ASSIGNED TASK
For this exercise, reproduce the entries below exactly, but only from the line containing "RADIO1: nRF24L01 -> RFM69" through the line containing "SONAR pin ECHO: GP17 -> GP7", both included.

PROVIDED ENTRIES
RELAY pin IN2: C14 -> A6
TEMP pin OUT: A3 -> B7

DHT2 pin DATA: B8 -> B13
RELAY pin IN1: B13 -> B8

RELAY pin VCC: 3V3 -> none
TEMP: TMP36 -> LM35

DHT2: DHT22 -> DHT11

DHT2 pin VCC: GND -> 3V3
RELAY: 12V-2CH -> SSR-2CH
---
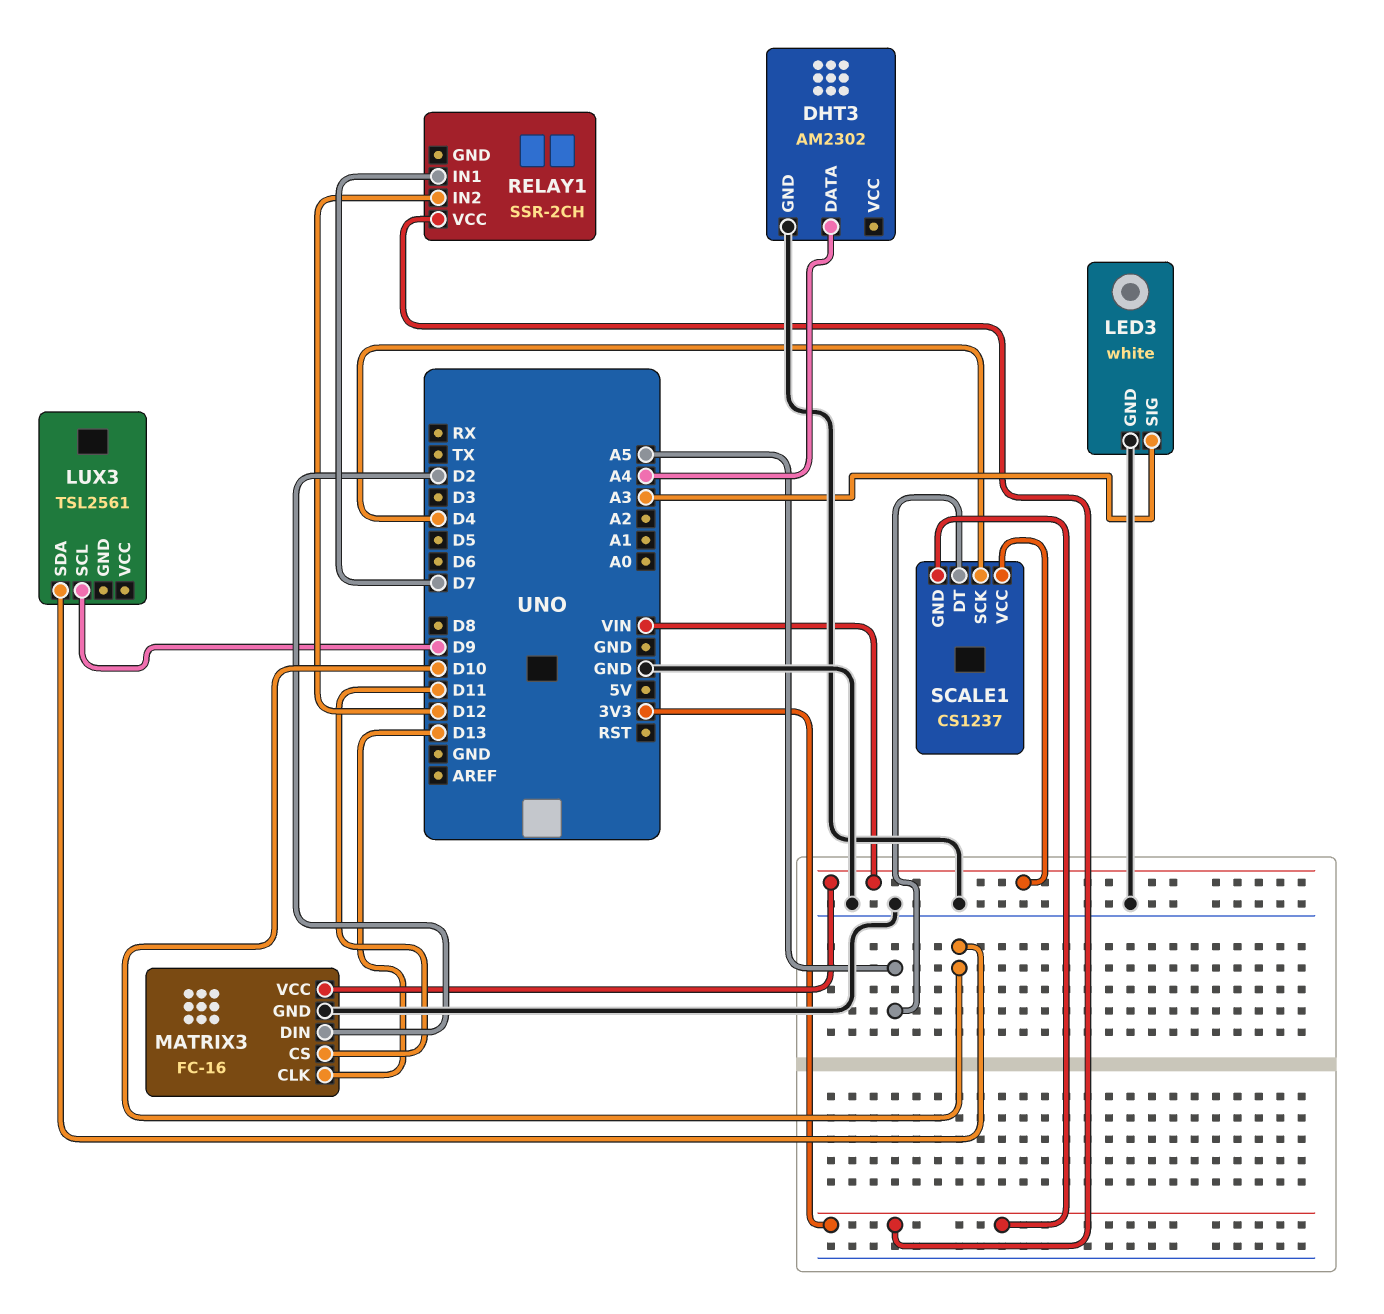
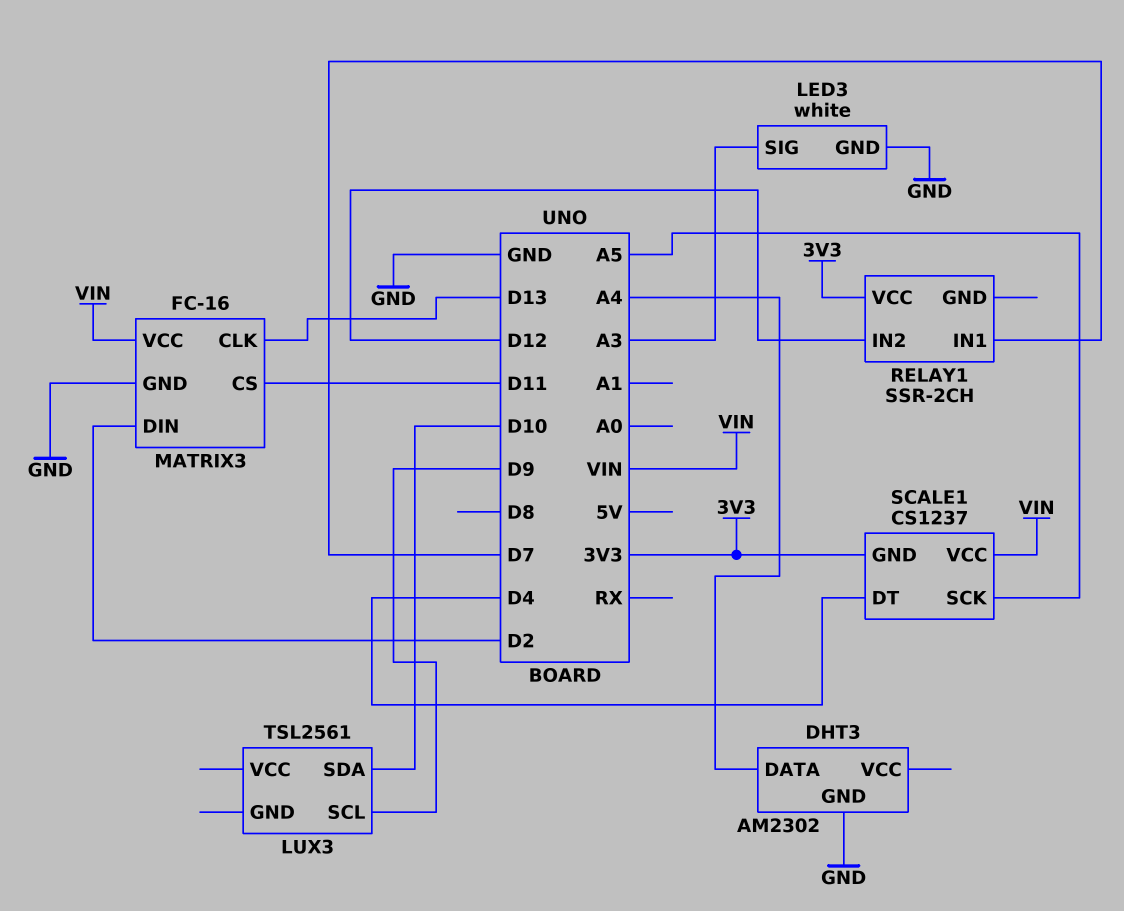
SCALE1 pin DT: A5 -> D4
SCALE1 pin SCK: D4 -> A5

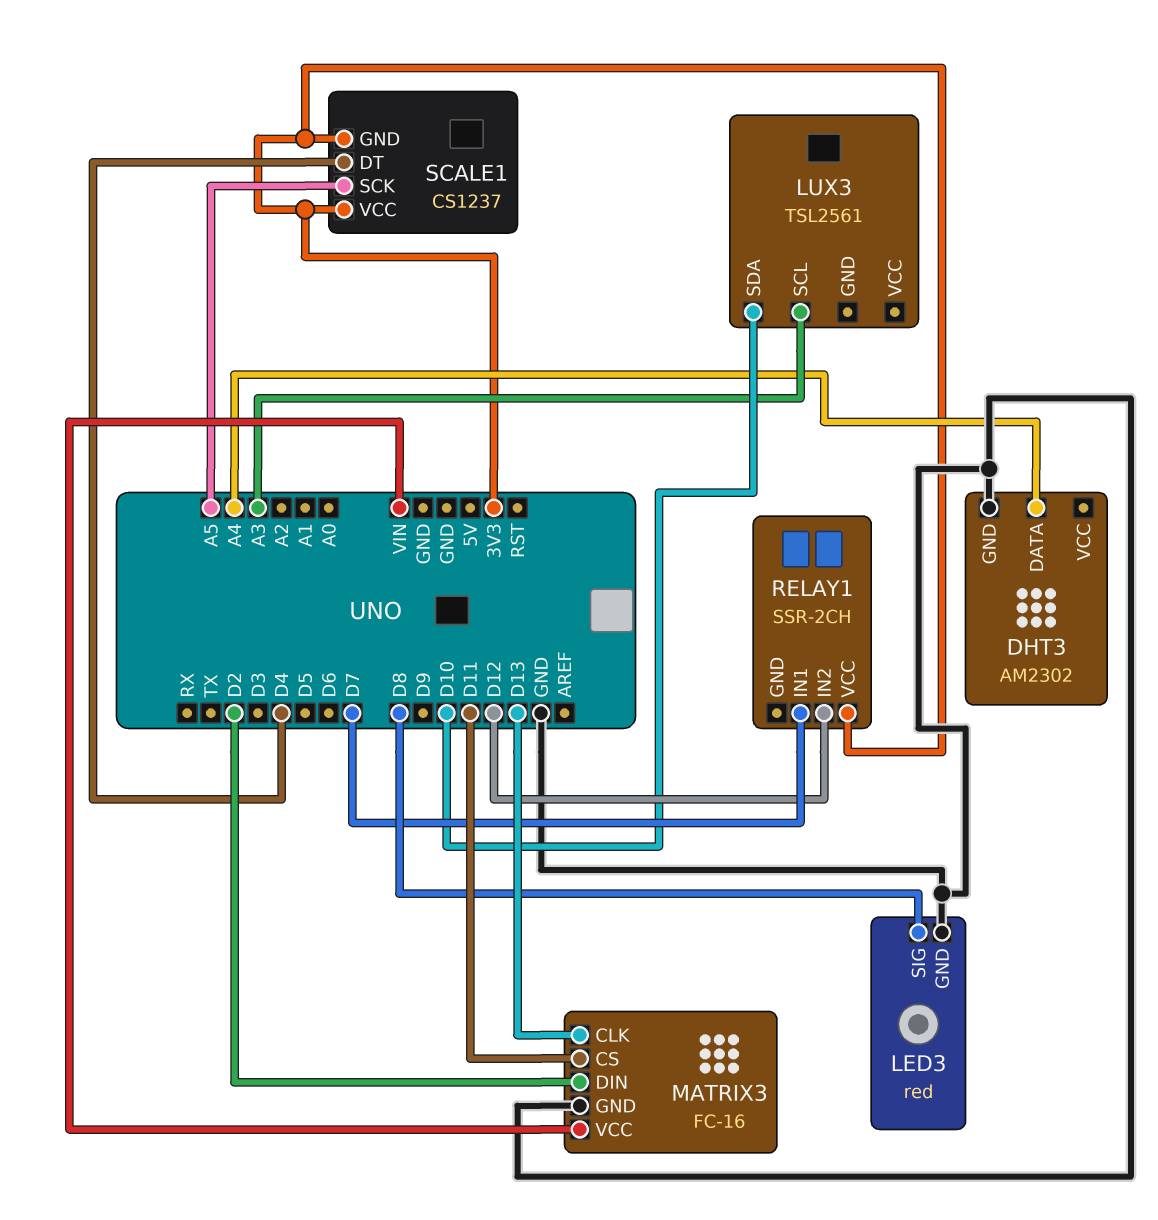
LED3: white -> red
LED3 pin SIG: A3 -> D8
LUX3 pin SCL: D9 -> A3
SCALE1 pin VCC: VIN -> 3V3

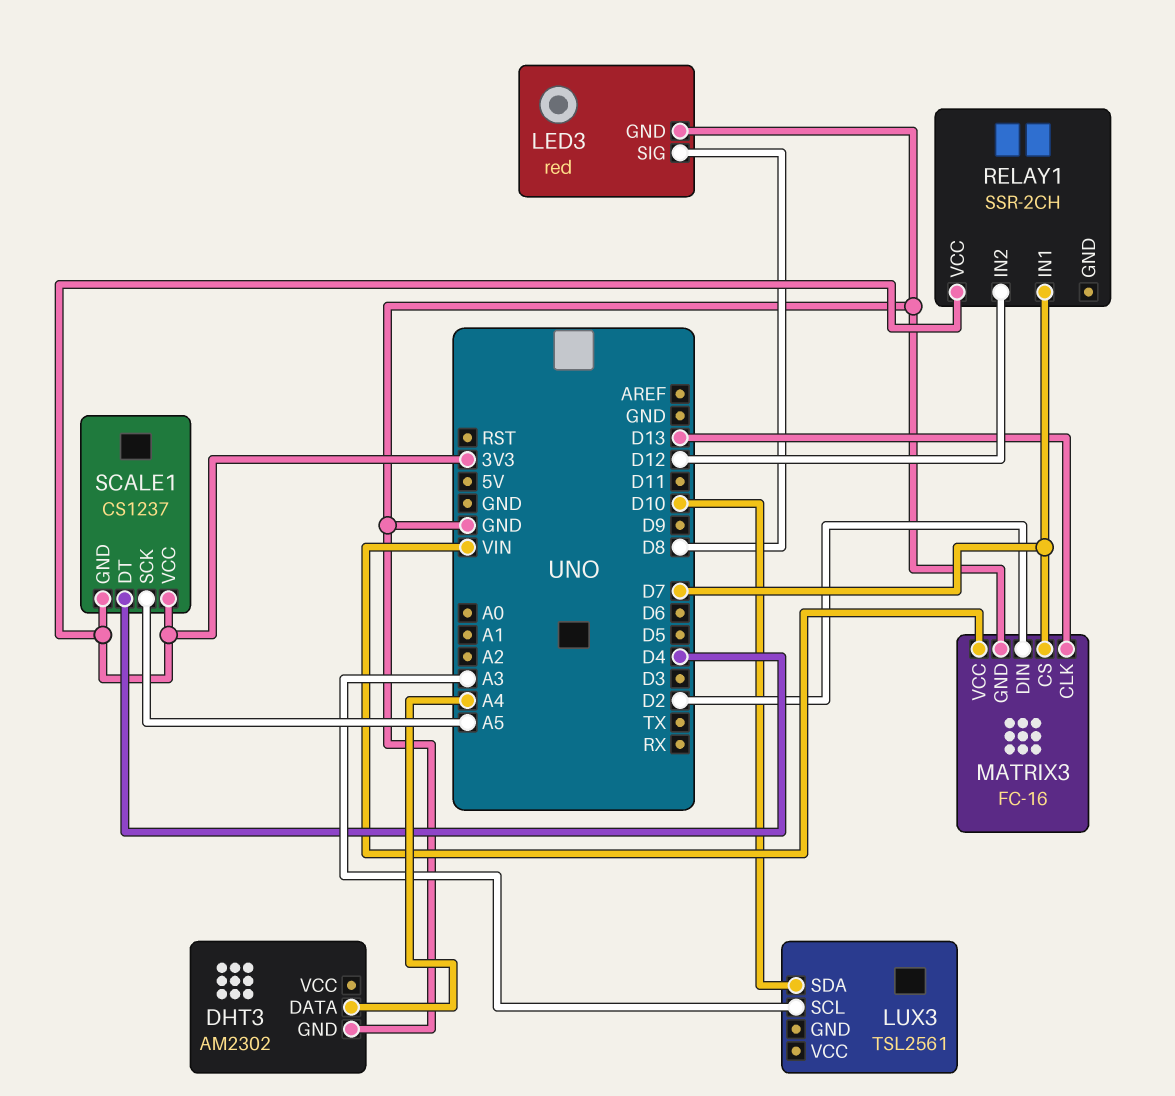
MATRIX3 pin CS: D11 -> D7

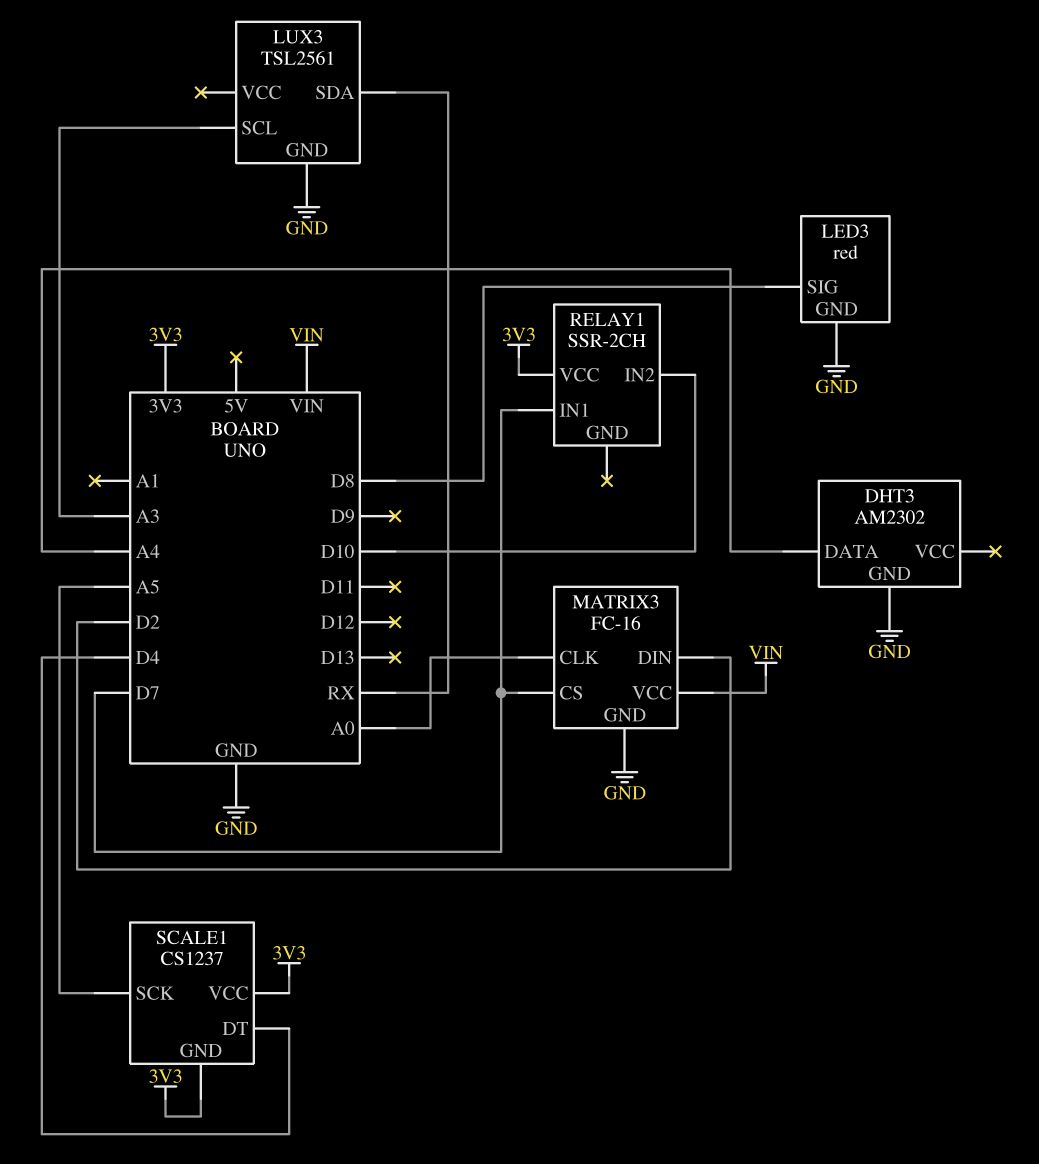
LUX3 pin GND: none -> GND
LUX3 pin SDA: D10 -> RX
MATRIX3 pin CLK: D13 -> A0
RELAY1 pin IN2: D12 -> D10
==
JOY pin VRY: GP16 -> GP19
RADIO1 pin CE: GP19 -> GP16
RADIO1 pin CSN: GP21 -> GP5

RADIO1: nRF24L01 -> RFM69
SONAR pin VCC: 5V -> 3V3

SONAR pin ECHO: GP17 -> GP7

WRITTEN ANSWER
RADIO1: nRF24L01 -> RFM69
SONAR pin VCC: 5V -> 3V3

SONAR pin ECHO: GP17 -> GP7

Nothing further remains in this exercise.